▶ _Task to carry out_
Exact transcription with no images: write out all of the entries below.

▶ _Material supplied_

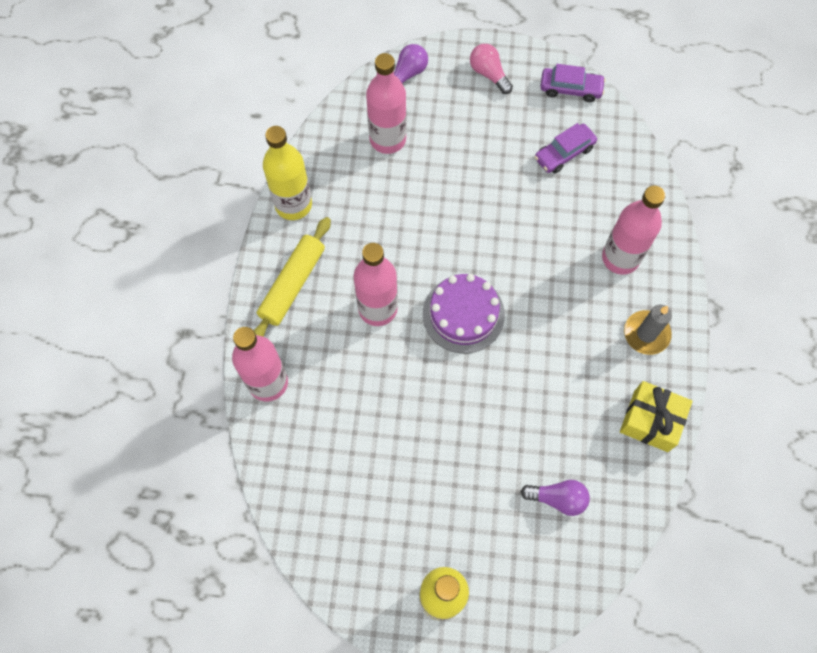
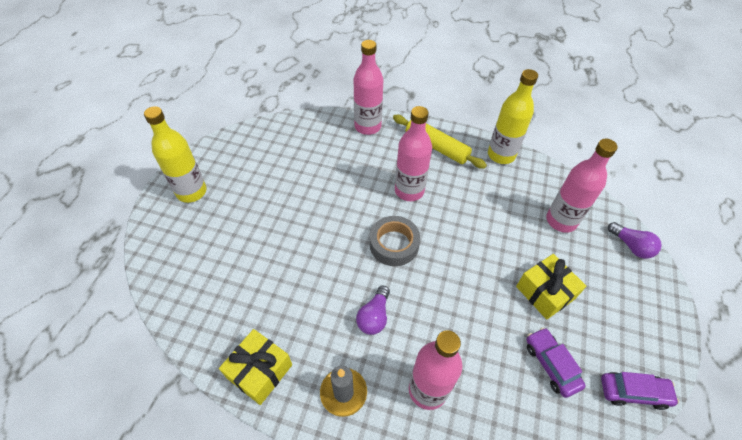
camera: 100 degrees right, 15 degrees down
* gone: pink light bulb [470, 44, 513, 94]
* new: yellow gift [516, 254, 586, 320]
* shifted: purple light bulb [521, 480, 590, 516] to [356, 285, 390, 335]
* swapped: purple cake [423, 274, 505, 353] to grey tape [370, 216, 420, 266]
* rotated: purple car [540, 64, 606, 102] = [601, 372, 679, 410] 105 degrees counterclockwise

▶ _Answer for this exercise_
camera: 100 degrees right, 15 degrees down
* gone: pink light bulb [470, 44, 513, 94]
* new: yellow gift [516, 254, 586, 320]
* shifted: purple light bulb [521, 480, 590, 516] to [356, 285, 390, 335]
* swapped: purple cake [423, 274, 505, 353] to grey tape [370, 216, 420, 266]
* rotated: purple car [540, 64, 606, 102] = [601, 372, 679, 410] 105 degrees counterclockwise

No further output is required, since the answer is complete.